Task prompt: Copy out every line of the listing below character for character, leaving the pictures out of your answer.
<<<<
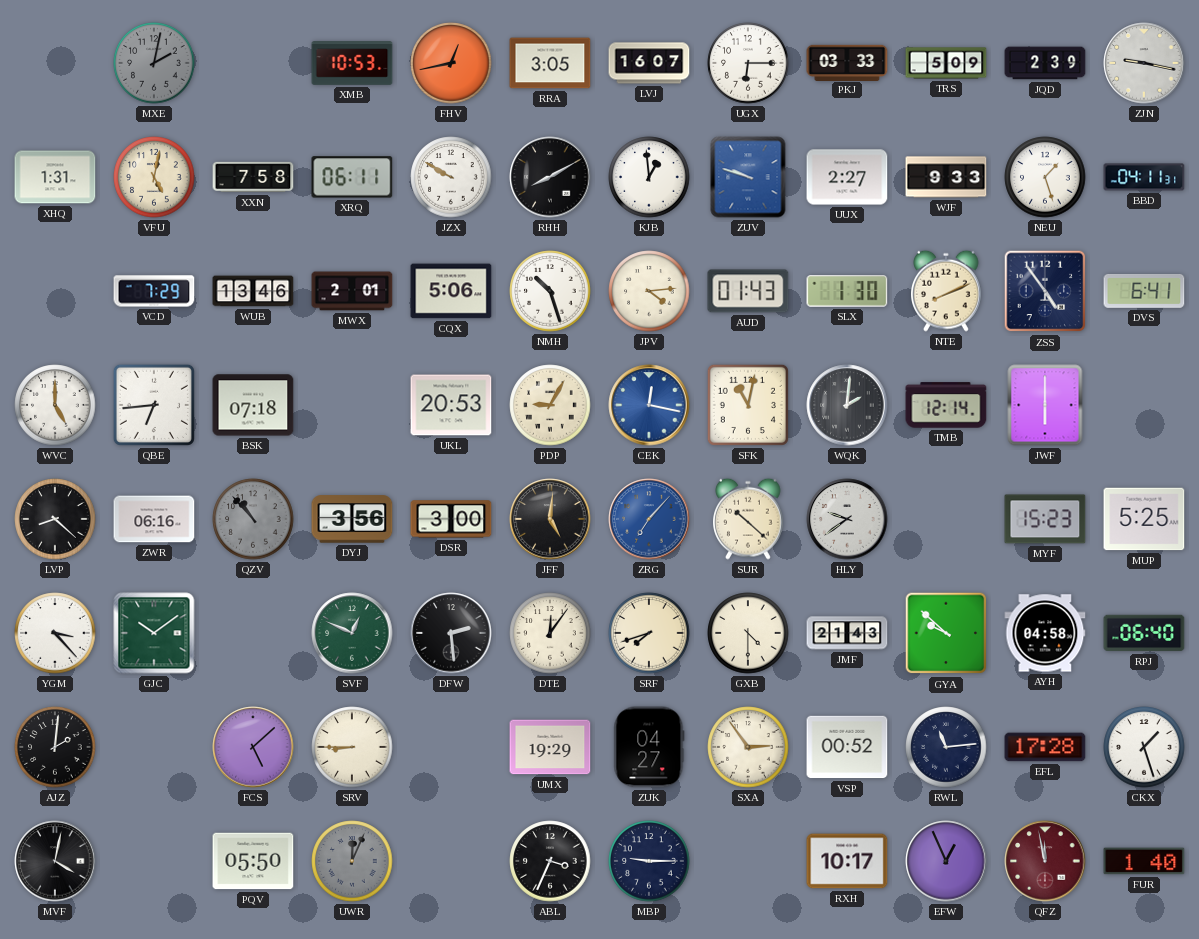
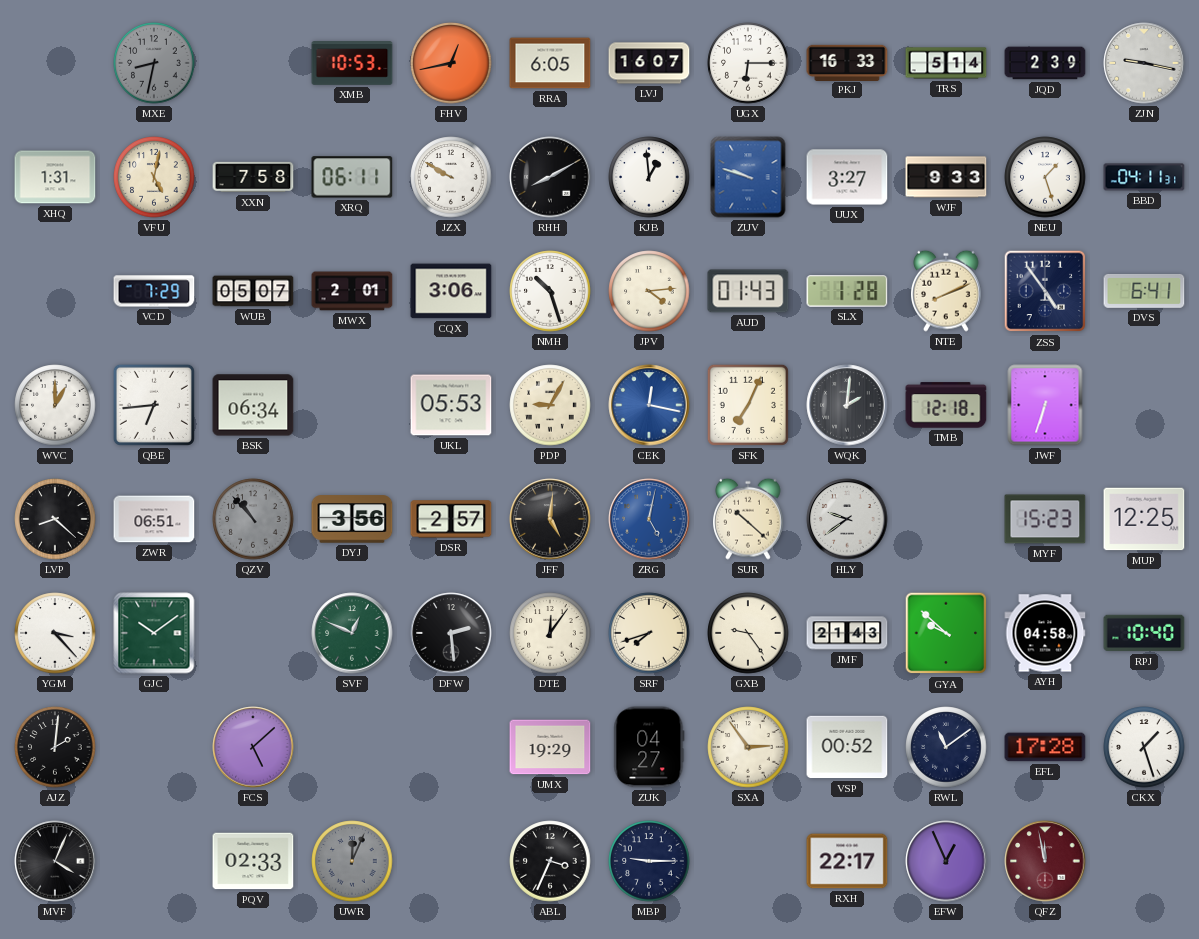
MXE: 2:02 -> 8:32
RRA: 3:05 -> 6:05
PKJ: 03:33 -> 16:33
TRS: 5:09 -> 5:14
UUX: 2:27 -> 3:27
WUB: 13:46 -> 05:07
CQX: 5:06 -> 3:06
SLX: 1:30 -> 1:28
WVC: 5:00 -> 1:00
BSK: 07:18 -> 06:34
UKL: 20:53 -> 05:53
SFK: 11:02 -> 7:04
TMB: 12:14 -> 12:18
JWF: 6:00 -> 6:33
ZWR: 06:16 -> 06:51
DSR: 3:00 -> 2:57
ZRG: 7:07 -> 5:02
MUP: 5:25 -> 12:25
GXB: 4:30 -> 9:24
RPJ: 06:40 -> 10:40
SRV: 8:45 -> none
RWL: 11:14 -> 11:09
MVF: 4:02 -> 4:04
PQV: 05:50 -> 02:33
RXH: 10:17 -> 22:17
FUR: 1:40 -> none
>>>>
Finished exercise:
MXE: 2:02 -> 8:32
RRA: 3:05 -> 6:05
PKJ: 03:33 -> 16:33
TRS: 5:09 -> 5:14
UUX: 2:27 -> 3:27
WUB: 13:46 -> 05:07
CQX: 5:06 -> 3:06
SLX: 1:30 -> 1:28
WVC: 5:00 -> 1:00
BSK: 07:18 -> 06:34
UKL: 20:53 -> 05:53
SFK: 11:02 -> 7:04
TMB: 12:14 -> 12:18
JWF: 6:00 -> 6:33
ZWR: 06:16 -> 06:51
DSR: 3:00 -> 2:57
ZRG: 7:07 -> 5:02
MUP: 5:25 -> 12:25
GXB: 4:30 -> 9:24
RPJ: 06:40 -> 10:40
SRV: 8:45 -> none
RWL: 11:14 -> 11:09
MVF: 4:02 -> 4:04
PQV: 05:50 -> 02:33
RXH: 10:17 -> 22:17
FUR: 1:40 -> none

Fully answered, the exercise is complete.